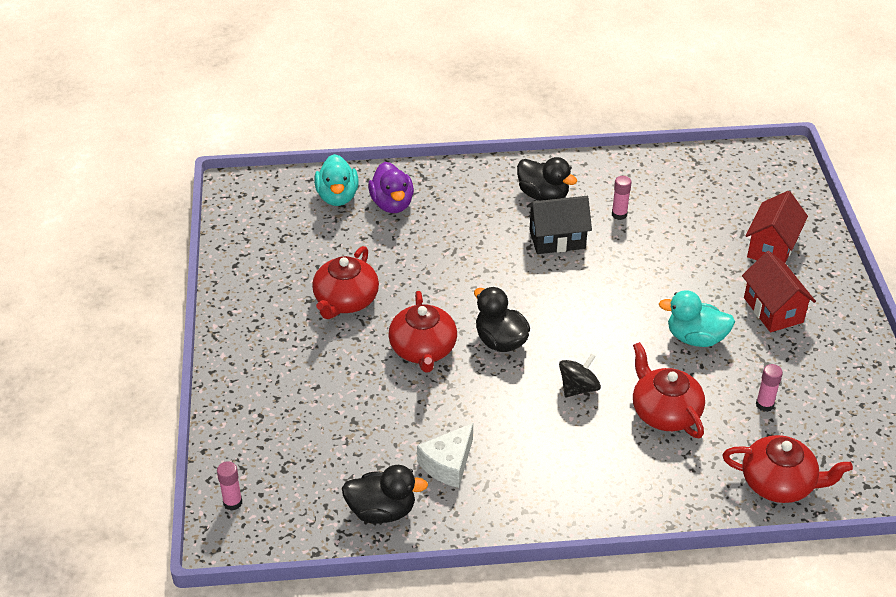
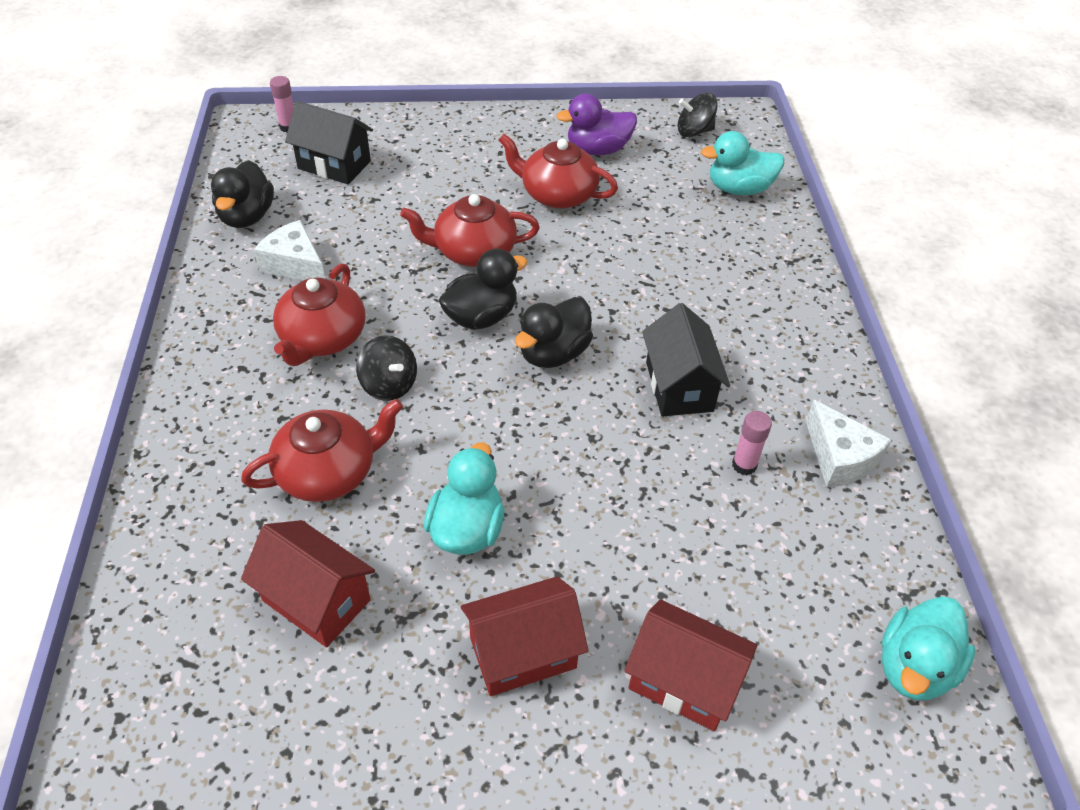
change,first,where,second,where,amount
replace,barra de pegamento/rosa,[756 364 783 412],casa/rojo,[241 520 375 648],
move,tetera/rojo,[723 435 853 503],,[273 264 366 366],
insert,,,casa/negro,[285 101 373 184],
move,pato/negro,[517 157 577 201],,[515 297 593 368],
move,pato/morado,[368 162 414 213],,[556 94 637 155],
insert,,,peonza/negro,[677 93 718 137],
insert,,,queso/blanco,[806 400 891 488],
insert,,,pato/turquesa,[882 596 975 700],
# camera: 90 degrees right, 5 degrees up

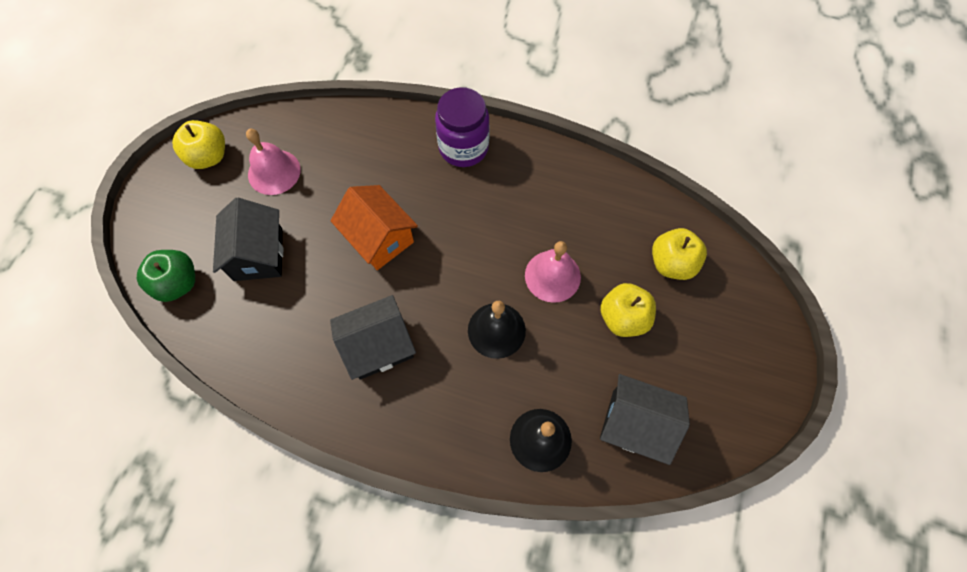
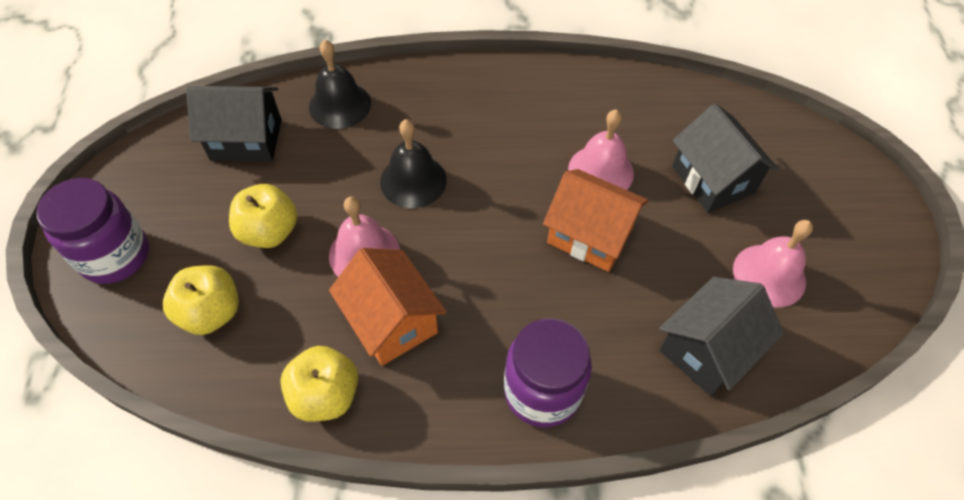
change,first,where,second,where,amount
insert,,,tarro/morado,[36 178 149 284],
move,manzana/amarillo,[172 120 225 169],,[280 346 358 422],
insert,,,casa/naranja,[329 248 446 366],
insert,,,campana/rosa,[568 109 634 190],
move,casa/negro,[330 295 416 380],,[659 277 784 396],
delete,manzana/verde,[137 250 195 302],,,
# camera: 160 degrees right, 10 degrees down

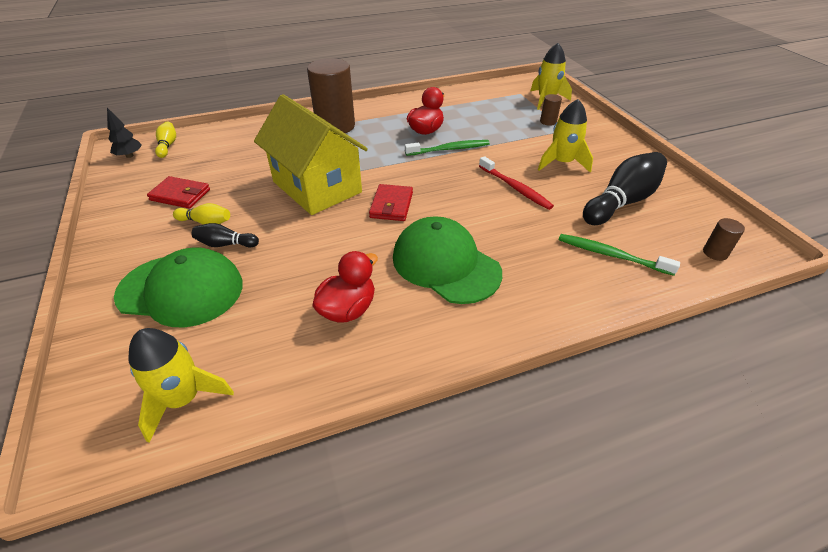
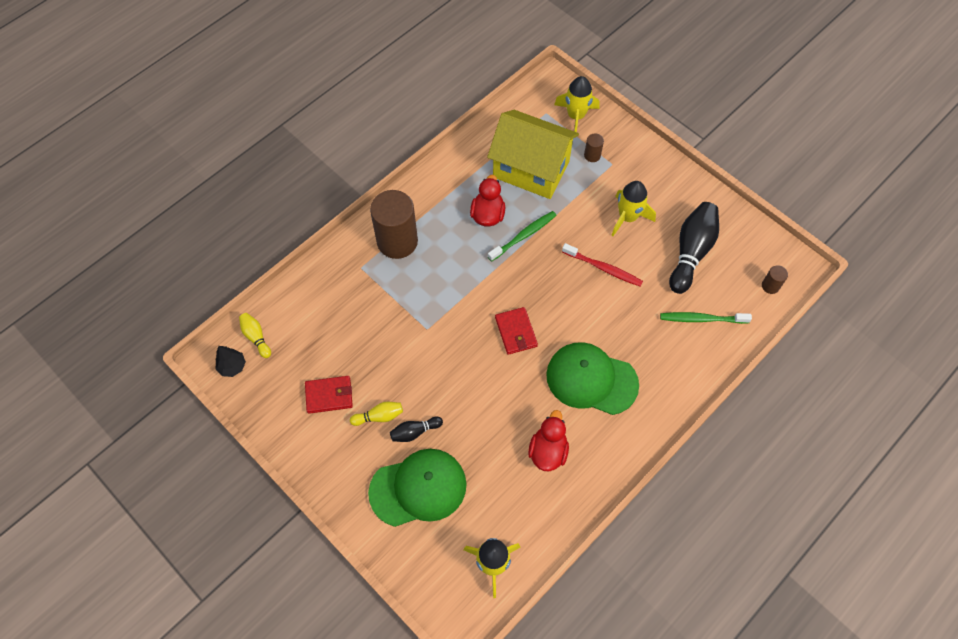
change,first,where,second,where,amount
move,casa/amarillo,[254 94 368 215],,[487 110 579 199],
# camera: 25 degrees left, 20 degrees up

## Brief
Give again, exactly and with nothing added, the lines running from the one that contains "move,casa/amarillo,[254 94 368" to the last line of the material.

## Finished exercise
move,casa/amarillo,[254 94 368 215],,[487 110 579 199],
# camera: 25 degrees left, 20 degrees up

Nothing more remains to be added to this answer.